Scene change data
==*==

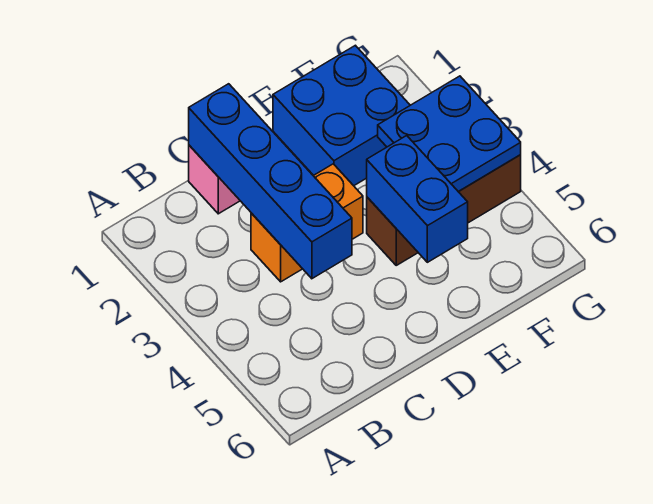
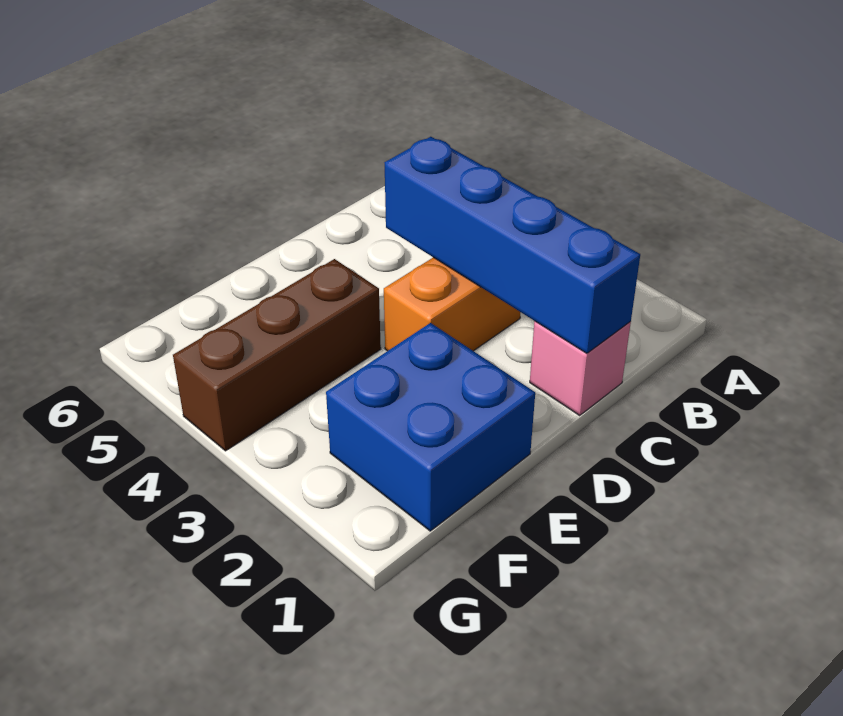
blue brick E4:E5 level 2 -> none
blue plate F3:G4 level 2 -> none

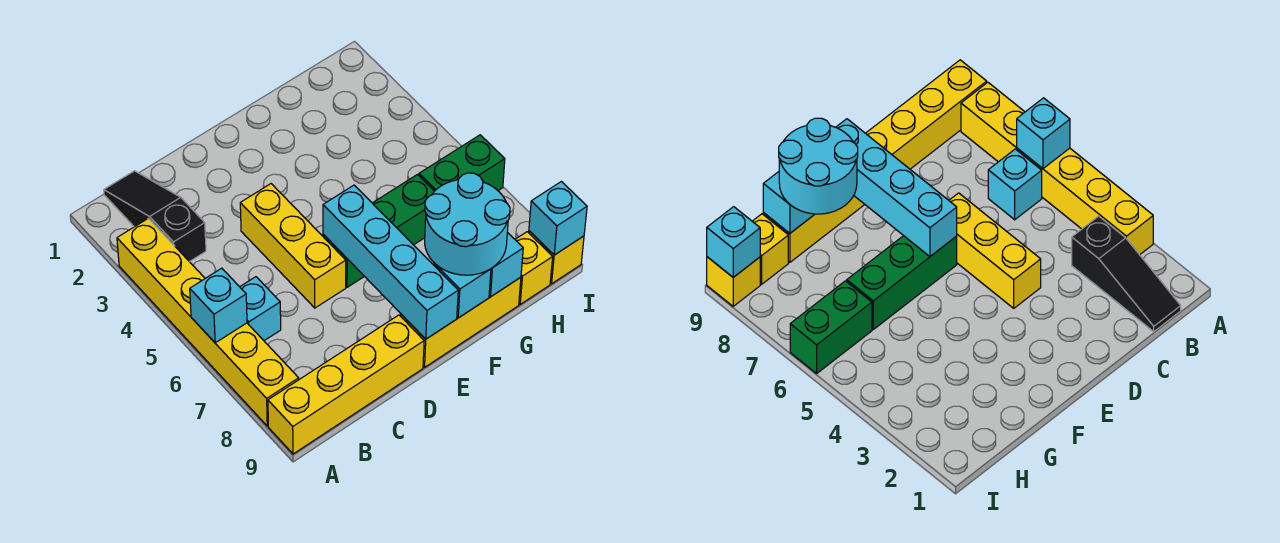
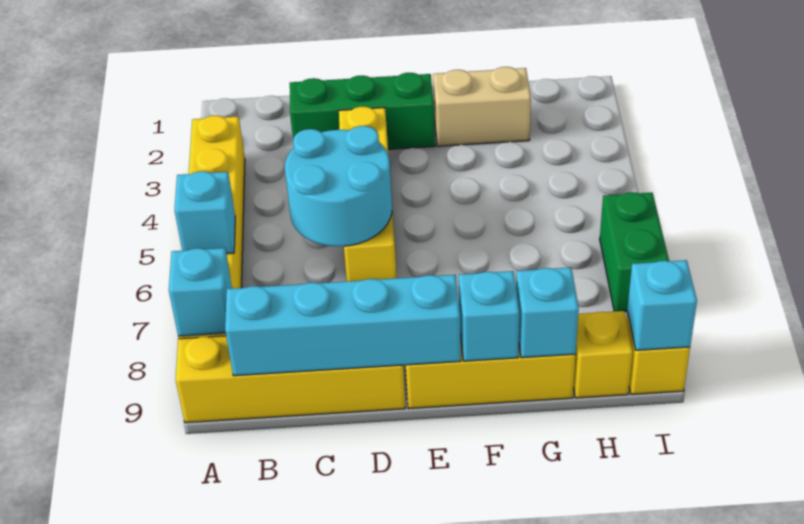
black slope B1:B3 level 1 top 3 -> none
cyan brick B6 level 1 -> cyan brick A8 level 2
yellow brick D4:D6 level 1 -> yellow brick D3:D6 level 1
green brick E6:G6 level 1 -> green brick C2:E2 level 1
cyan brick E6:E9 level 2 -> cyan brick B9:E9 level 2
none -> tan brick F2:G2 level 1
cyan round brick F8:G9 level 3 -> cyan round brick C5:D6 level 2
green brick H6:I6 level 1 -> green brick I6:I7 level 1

==*==

About this exercise. In the entries above, find the line containing "yellow brick D4:D6". Set down that line and every line after it through the last one, exactly and alone.

Reply.
yellow brick D4:D6 level 1 -> yellow brick D3:D6 level 1
green brick E6:G6 level 1 -> green brick C2:E2 level 1
cyan brick E6:E9 level 2 -> cyan brick B9:E9 level 2
none -> tan brick F2:G2 level 1
cyan round brick F8:G9 level 3 -> cyan round brick C5:D6 level 2
green brick H6:I6 level 1 -> green brick I6:I7 level 1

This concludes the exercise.